» **Exercise details**:
Leaving out any pictures, print the entries that follow exactly as they stand.

» **Source data**:

_ _ _

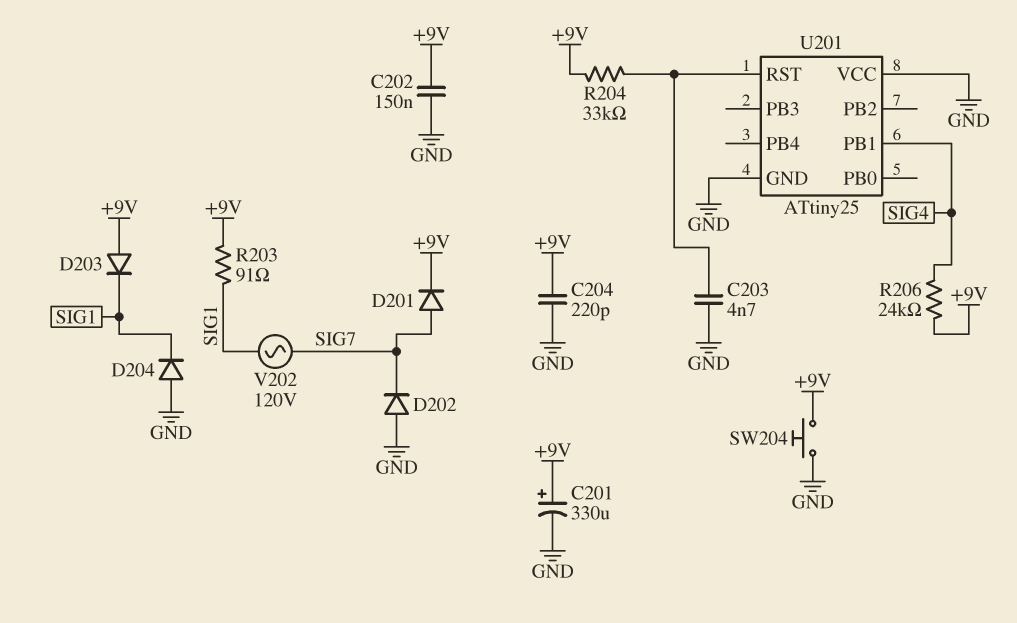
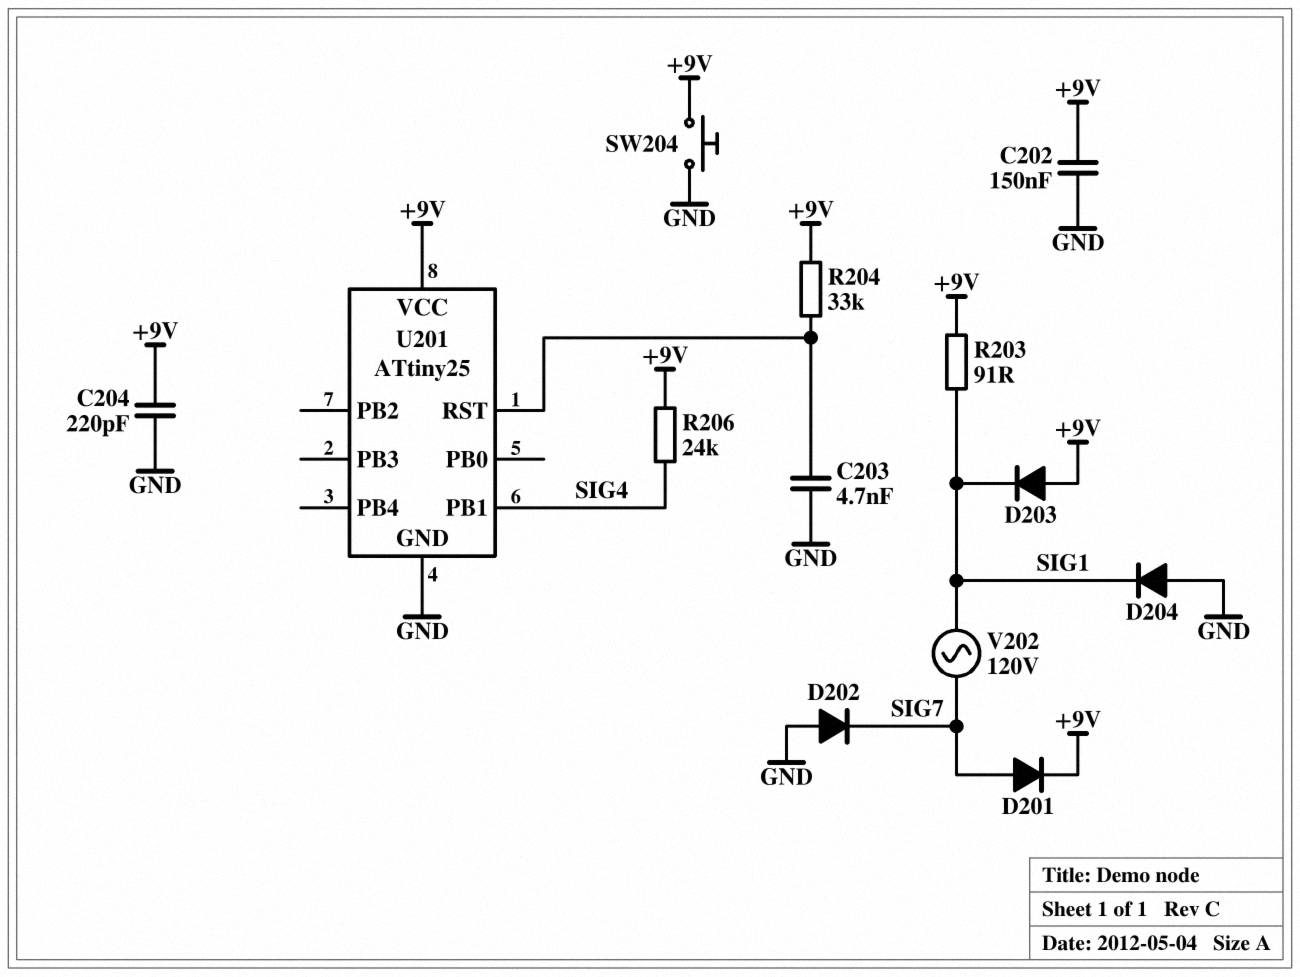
C201: 330uF (plus +9V, minus GND) -> none
U201 pin VCC: GND -> +9V

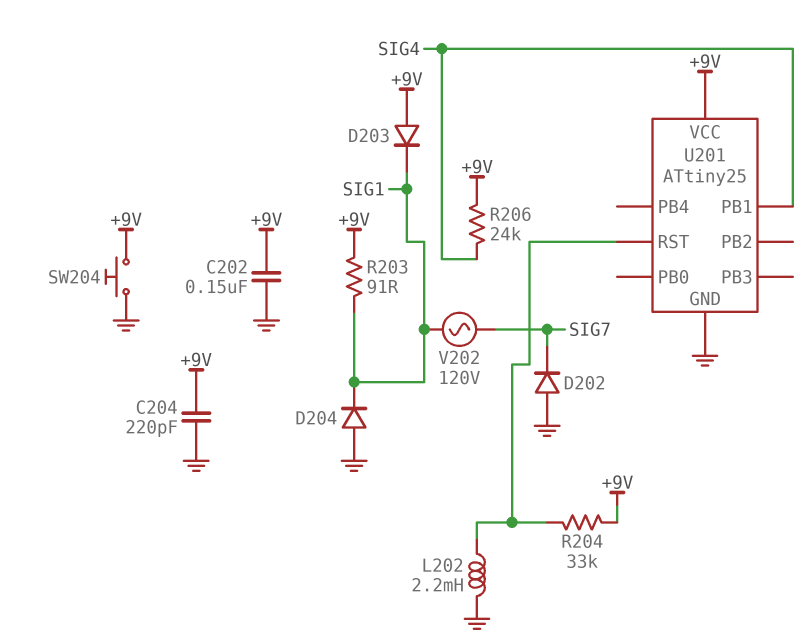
C203: 4.7nF (GND, U201/RST) -> none
D201: diode (A SIG7, K +9V) -> none
L202: none -> 2.2mH (GND, U201/RST)

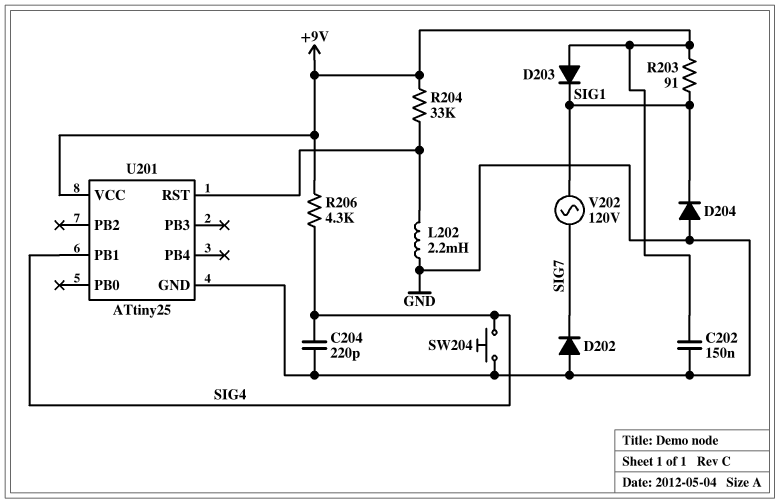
C204: 220pF (+9V, GND) -> 220pF (GND, SIG4)
R206: 24k (+9V, SIG4) -> 4.3k (+9V, SIG4)
SW204: button (+9V, GND) -> button (GND, SIG4)

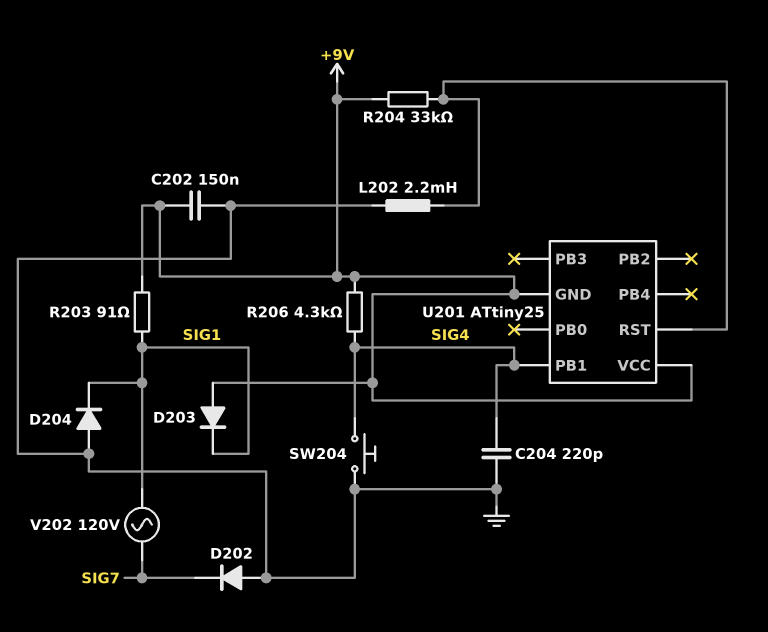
U201 pin GND: GND -> +9V

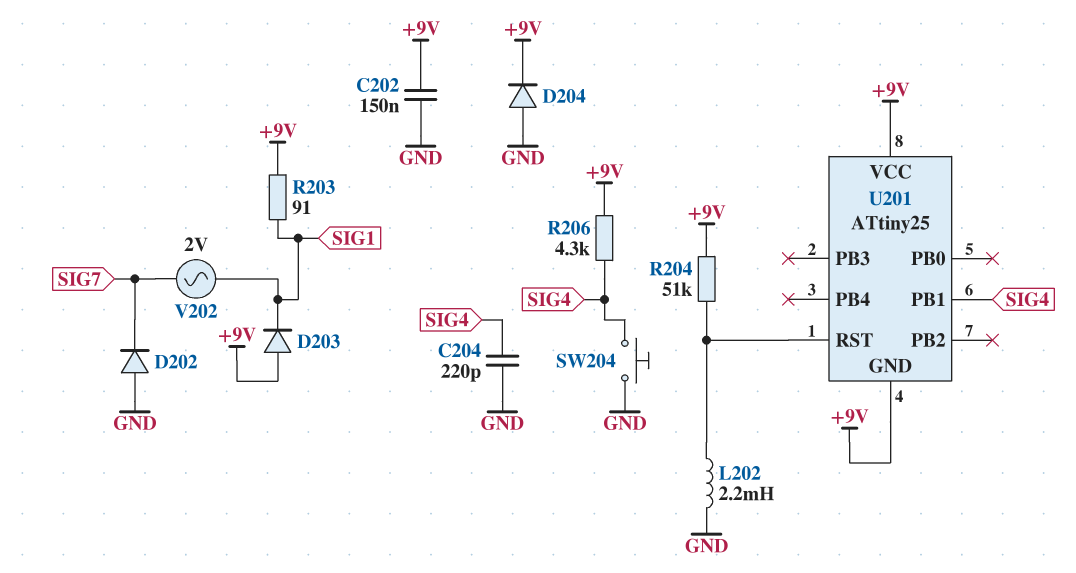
D204: diode (A GND, K SIG1) -> diode (A GND, K +9V)
R204: 33k (+9V, U201/RST) -> 51k (+9V, U201/RST)
V202: AC 120V (SIG1, SIG7) -> AC 2V (SIG1, SIG7)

_ _ _

» **Completed task**:
C201: 330uF (plus +9V, minus GND) -> none
U201 pin VCC: GND -> +9V

C203: 4.7nF (GND, U201/RST) -> none
D201: diode (A SIG7, K +9V) -> none
L202: none -> 2.2mH (GND, U201/RST)

C204: 220pF (+9V, GND) -> 220pF (GND, SIG4)
R206: 24k (+9V, SIG4) -> 4.3k (+9V, SIG4)
SW204: button (+9V, GND) -> button (GND, SIG4)

U201 pin GND: GND -> +9V

D204: diode (A GND, K SIG1) -> diode (A GND, K +9V)
R204: 33k (+9V, U201/RST) -> 51k (+9V, U201/RST)
V202: AC 120V (SIG1, SIG7) -> AC 2V (SIG1, SIG7)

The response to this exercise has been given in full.